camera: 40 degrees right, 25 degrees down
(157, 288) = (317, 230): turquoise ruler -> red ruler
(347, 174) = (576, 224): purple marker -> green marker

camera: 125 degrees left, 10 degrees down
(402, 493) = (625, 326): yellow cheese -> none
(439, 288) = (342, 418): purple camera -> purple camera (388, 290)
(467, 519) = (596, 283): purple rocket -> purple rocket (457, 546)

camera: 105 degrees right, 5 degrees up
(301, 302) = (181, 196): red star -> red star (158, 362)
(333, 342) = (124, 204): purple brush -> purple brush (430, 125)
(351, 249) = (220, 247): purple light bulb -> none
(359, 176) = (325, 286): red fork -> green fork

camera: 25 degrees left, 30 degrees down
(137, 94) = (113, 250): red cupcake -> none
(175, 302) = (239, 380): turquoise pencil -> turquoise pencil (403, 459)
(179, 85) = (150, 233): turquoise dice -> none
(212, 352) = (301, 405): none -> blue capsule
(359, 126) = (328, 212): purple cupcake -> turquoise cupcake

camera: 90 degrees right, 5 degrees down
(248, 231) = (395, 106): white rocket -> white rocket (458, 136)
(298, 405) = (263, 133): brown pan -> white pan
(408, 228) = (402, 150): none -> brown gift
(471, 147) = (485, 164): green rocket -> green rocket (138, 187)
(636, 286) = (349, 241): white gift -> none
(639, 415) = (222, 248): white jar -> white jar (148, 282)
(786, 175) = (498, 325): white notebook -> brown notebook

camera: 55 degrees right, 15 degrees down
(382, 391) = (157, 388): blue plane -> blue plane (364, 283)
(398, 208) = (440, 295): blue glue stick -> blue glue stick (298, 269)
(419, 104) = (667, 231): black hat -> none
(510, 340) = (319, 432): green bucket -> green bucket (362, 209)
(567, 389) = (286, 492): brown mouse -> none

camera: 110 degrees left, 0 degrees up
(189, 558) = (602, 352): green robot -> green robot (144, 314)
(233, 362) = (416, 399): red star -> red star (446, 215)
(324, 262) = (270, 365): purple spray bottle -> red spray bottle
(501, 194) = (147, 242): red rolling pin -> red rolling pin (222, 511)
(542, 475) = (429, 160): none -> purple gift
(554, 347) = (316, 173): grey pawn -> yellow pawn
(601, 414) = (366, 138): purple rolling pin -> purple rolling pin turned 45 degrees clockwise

========

• [PROBLEM STATEMENT]:
Set down the lines from the one with "(298, 405) = (263, 133): brown" through the end of the data above. Keep each exactly as written and add no other line.

• [ANSWER SPACE]:
(298, 405) = (263, 133): brown pan -> white pan
(408, 228) = (402, 150): none -> brown gift
(471, 147) = (485, 164): green rocket -> green rocket (138, 187)
(636, 286) = (349, 241): white gift -> none
(639, 415) = (222, 248): white jar -> white jar (148, 282)
(786, 175) = (498, 325): white notebook -> brown notebook

camera: 55 degrees right, 15 degrees down
(382, 391) = (157, 388): blue plane -> blue plane (364, 283)
(398, 208) = (440, 295): blue glue stick -> blue glue stick (298, 269)
(419, 104) = (667, 231): black hat -> none
(510, 340) = (319, 432): green bucket -> green bucket (362, 209)
(567, 389) = (286, 492): brown mouse -> none

camera: 110 degrees left, 0 degrees up
(189, 558) = (602, 352): green robot -> green robot (144, 314)
(233, 362) = (416, 399): red star -> red star (446, 215)
(324, 262) = (270, 365): purple spray bottle -> red spray bottle
(501, 194) = (147, 242): red rolling pin -> red rolling pin (222, 511)
(542, 475) = (429, 160): none -> purple gift
(554, 347) = (316, 173): grey pawn -> yellow pawn
(601, 414) = (366, 138): purple rolling pin -> purple rolling pin turned 45 degrees clockwise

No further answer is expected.